* _Material for the task_
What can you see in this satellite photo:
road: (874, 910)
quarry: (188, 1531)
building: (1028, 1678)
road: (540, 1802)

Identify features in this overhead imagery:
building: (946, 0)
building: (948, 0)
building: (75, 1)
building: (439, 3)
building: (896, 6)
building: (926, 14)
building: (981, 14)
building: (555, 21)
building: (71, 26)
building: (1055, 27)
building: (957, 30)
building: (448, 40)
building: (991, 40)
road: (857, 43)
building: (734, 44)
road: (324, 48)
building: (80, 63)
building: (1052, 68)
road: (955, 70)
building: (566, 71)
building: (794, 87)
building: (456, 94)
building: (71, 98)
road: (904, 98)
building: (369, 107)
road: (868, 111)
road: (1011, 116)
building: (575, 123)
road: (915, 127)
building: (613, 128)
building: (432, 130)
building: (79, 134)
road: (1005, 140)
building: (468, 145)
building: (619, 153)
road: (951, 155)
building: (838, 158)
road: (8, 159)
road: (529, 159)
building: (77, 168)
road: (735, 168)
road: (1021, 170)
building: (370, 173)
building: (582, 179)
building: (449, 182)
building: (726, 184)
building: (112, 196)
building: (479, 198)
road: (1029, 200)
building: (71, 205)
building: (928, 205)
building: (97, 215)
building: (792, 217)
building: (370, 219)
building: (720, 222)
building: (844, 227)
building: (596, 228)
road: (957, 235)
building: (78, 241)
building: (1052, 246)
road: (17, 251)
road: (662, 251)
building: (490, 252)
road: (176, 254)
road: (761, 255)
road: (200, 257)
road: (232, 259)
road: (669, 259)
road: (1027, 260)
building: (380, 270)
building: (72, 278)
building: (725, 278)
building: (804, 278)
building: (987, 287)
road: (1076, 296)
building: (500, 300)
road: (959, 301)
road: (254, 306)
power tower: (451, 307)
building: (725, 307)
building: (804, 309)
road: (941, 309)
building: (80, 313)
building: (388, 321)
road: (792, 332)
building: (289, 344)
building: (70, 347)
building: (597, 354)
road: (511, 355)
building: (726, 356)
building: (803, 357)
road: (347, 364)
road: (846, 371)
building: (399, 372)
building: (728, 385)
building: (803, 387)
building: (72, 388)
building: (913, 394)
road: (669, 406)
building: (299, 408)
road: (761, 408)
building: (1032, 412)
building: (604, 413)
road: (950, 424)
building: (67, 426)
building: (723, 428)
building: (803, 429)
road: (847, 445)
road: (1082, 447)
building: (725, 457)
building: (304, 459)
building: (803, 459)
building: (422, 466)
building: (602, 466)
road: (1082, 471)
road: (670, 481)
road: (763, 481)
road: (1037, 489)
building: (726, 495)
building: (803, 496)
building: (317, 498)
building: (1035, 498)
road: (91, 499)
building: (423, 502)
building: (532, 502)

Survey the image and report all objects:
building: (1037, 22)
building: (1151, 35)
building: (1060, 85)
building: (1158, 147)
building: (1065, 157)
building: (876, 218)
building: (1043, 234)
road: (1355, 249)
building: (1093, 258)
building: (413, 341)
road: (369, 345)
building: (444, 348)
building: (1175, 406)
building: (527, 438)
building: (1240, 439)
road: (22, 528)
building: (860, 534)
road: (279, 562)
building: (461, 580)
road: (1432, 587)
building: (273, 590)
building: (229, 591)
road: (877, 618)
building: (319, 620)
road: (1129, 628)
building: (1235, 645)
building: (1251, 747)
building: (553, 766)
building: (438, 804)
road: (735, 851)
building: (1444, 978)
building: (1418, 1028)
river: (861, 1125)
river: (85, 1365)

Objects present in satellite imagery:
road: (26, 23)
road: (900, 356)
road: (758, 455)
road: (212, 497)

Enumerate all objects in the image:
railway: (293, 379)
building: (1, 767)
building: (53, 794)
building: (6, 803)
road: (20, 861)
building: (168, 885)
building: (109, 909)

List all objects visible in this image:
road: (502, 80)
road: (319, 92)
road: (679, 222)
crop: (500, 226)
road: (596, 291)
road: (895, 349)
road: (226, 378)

* _Requirement_
Each of the records shown above needs to be repeated exactly.

* _Solution_
What can you see in this satellite photo:
road: (874, 910)
quarry: (188, 1531)
building: (1028, 1678)
road: (540, 1802)

Identify features in this overhead imagery:
building: (946, 0)
building: (948, 0)
building: (75, 1)
building: (439, 3)
building: (896, 6)
building: (926, 14)
building: (981, 14)
building: (555, 21)
building: (71, 26)
building: (1055, 27)
building: (957, 30)
building: (448, 40)
building: (991, 40)
road: (857, 43)
building: (734, 44)
road: (324, 48)
building: (80, 63)
building: (1052, 68)
road: (955, 70)
building: (566, 71)
building: (794, 87)
building: (456, 94)
building: (71, 98)
road: (904, 98)
building: (369, 107)
road: (868, 111)
road: (1011, 116)
building: (575, 123)
road: (915, 127)
building: (613, 128)
building: (432, 130)
building: (79, 134)
road: (1005, 140)
building: (468, 145)
building: (619, 153)
road: (951, 155)
building: (838, 158)
road: (8, 159)
road: (529, 159)
building: (77, 168)
road: (735, 168)
road: (1021, 170)
building: (370, 173)
building: (582, 179)
building: (449, 182)
building: (726, 184)
building: (112, 196)
building: (479, 198)
road: (1029, 200)
building: (71, 205)
building: (928, 205)
building: (97, 215)
building: (792, 217)
building: (370, 219)
building: (720, 222)
building: (844, 227)
building: (596, 228)
road: (957, 235)
building: (78, 241)
building: (1052, 246)
road: (17, 251)
road: (662, 251)
building: (490, 252)
road: (176, 254)
road: (761, 255)
road: (200, 257)
road: (232, 259)
road: (669, 259)
road: (1027, 260)
building: (380, 270)
building: (72, 278)
building: (725, 278)
building: (804, 278)
building: (987, 287)
road: (1076, 296)
building: (500, 300)
road: (959, 301)
road: (254, 306)
power tower: (451, 307)
building: (725, 307)
building: (804, 309)
road: (941, 309)
building: (80, 313)
building: (388, 321)
road: (792, 332)
building: (289, 344)
building: (70, 347)
building: (597, 354)
road: (511, 355)
building: (726, 356)
building: (803, 357)
road: (347, 364)
road: (846, 371)
building: (399, 372)
building: (728, 385)
building: (803, 387)
building: (72, 388)
building: (913, 394)
road: (669, 406)
building: (299, 408)
road: (761, 408)
building: (1032, 412)
building: (604, 413)
road: (950, 424)
building: (67, 426)
building: (723, 428)
building: (803, 429)
road: (847, 445)
road: (1082, 447)
building: (725, 457)
building: (304, 459)
building: (803, 459)
building: (422, 466)
building: (602, 466)
road: (1082, 471)
road: (670, 481)
road: (763, 481)
road: (1037, 489)
building: (726, 495)
building: (803, 496)
building: (317, 498)
building: (1035, 498)
road: (91, 499)
building: (423, 502)
building: (532, 502)

Survey the image and report all objects:
building: (1037, 22)
building: (1151, 35)
building: (1060, 85)
building: (1158, 147)
building: (1065, 157)
building: (876, 218)
building: (1043, 234)
road: (1355, 249)
building: (1093, 258)
building: (413, 341)
road: (369, 345)
building: (444, 348)
building: (1175, 406)
building: (527, 438)
building: (1240, 439)
road: (22, 528)
building: (860, 534)
road: (279, 562)
building: (461, 580)
road: (1432, 587)
building: (273, 590)
building: (229, 591)
road: (877, 618)
building: (319, 620)
road: (1129, 628)
building: (1235, 645)
building: (1251, 747)
building: (553, 766)
building: (438, 804)
road: (735, 851)
building: (1444, 978)
building: (1418, 1028)
river: (861, 1125)
river: (85, 1365)

Objects present in satellite imagery:
road: (26, 23)
road: (900, 356)
road: (758, 455)
road: (212, 497)

Enumerate all objects in the image:
railway: (293, 379)
building: (1, 767)
building: (53, 794)
building: (6, 803)
road: (20, 861)
building: (168, 885)
building: (109, 909)

List all objects visible in this image:
road: (502, 80)
road: (319, 92)
road: (679, 222)
crop: (500, 226)
road: (596, 291)
road: (895, 349)
road: (226, 378)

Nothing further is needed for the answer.